• Provided entries
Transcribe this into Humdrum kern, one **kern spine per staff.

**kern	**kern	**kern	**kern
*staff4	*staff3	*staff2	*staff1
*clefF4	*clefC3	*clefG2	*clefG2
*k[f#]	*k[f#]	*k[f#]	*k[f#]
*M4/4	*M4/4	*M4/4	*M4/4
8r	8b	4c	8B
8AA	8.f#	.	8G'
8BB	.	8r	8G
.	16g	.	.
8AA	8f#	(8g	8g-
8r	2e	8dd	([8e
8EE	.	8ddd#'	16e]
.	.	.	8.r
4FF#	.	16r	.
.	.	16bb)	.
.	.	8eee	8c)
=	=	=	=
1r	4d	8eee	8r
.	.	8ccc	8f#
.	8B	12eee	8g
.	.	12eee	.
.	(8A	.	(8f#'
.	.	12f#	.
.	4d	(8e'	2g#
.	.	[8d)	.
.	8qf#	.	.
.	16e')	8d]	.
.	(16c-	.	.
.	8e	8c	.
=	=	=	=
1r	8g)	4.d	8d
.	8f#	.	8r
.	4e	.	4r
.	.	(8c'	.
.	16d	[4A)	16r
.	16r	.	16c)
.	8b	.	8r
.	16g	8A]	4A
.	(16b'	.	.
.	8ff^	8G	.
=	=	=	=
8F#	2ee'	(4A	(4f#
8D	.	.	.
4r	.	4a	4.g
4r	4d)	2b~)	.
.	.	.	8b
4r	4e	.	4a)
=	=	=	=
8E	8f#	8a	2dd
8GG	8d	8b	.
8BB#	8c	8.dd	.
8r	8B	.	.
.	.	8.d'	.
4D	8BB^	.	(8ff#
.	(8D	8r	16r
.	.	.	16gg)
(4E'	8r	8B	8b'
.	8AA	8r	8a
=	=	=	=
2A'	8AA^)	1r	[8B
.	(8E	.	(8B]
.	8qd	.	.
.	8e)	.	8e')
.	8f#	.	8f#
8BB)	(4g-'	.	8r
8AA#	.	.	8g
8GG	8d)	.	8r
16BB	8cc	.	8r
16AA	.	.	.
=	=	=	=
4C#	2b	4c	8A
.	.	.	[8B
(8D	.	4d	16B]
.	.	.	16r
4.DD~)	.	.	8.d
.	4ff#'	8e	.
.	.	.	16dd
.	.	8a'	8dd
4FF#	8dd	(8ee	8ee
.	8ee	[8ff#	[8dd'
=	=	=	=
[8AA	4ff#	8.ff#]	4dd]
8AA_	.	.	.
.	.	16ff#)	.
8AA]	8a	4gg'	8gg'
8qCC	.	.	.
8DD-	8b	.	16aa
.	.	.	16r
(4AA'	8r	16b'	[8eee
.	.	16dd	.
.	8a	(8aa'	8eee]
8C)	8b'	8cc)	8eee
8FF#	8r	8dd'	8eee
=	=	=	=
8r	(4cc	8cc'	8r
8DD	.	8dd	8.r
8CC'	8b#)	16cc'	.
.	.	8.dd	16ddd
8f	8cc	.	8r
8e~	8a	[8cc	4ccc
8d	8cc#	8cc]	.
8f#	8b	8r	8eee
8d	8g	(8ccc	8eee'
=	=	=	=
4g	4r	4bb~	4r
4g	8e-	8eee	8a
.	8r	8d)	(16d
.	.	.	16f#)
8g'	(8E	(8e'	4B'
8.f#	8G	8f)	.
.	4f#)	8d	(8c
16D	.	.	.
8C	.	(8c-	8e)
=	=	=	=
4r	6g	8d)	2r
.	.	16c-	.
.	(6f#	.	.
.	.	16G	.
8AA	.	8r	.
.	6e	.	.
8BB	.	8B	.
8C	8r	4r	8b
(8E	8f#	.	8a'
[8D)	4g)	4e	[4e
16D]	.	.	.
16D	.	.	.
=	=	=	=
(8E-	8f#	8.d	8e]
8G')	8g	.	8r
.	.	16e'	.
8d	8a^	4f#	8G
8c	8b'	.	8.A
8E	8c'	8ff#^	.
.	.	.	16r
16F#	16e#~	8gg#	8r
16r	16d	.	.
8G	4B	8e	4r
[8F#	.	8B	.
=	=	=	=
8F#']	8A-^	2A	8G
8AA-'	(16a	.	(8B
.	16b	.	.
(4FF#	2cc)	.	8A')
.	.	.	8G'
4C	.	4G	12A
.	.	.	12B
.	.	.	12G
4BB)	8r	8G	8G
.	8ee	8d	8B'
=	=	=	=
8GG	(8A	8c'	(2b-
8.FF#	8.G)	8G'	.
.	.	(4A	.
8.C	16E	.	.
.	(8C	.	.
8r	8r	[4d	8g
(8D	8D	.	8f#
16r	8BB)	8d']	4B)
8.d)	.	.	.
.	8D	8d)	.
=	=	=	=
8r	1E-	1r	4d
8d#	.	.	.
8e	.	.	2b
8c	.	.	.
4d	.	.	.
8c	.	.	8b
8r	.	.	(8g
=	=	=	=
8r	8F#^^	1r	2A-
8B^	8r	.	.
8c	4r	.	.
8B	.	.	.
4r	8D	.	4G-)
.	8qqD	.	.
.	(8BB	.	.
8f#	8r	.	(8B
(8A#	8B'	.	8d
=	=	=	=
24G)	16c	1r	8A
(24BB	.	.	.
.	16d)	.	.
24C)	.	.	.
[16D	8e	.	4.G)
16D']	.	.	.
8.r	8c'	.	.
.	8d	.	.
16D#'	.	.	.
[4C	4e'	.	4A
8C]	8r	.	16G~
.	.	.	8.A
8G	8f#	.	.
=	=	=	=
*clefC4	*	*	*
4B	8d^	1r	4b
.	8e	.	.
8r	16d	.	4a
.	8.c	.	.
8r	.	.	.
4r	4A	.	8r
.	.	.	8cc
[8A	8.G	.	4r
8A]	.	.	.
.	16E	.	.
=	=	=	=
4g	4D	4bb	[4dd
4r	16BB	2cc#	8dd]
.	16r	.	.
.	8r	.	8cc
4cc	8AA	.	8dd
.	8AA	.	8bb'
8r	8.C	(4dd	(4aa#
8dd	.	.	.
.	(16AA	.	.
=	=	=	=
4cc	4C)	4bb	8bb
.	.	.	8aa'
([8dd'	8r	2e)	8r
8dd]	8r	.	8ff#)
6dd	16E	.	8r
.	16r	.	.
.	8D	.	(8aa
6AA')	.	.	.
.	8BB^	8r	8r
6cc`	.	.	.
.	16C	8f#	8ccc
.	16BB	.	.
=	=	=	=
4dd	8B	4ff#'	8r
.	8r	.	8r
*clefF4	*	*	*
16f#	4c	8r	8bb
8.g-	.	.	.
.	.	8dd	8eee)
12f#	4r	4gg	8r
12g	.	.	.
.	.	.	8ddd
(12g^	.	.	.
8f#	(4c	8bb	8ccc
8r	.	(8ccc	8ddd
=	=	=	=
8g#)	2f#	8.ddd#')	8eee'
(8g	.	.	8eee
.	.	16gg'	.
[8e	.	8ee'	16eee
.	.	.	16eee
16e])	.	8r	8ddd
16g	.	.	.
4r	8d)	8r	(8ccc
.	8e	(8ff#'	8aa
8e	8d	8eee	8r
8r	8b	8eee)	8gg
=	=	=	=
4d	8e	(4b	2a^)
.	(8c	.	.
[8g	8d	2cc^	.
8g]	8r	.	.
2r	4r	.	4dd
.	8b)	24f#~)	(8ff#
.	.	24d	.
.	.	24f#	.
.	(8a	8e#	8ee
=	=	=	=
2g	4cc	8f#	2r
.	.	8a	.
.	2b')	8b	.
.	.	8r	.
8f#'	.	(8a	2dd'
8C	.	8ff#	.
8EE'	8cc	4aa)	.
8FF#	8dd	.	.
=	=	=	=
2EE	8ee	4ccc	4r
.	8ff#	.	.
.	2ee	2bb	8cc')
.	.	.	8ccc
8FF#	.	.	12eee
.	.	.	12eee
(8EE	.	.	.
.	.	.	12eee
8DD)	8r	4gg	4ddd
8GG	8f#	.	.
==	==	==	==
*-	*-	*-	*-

• Task brief
Count the lines above that contain the string "kern", and give only that number.

• Written answer
2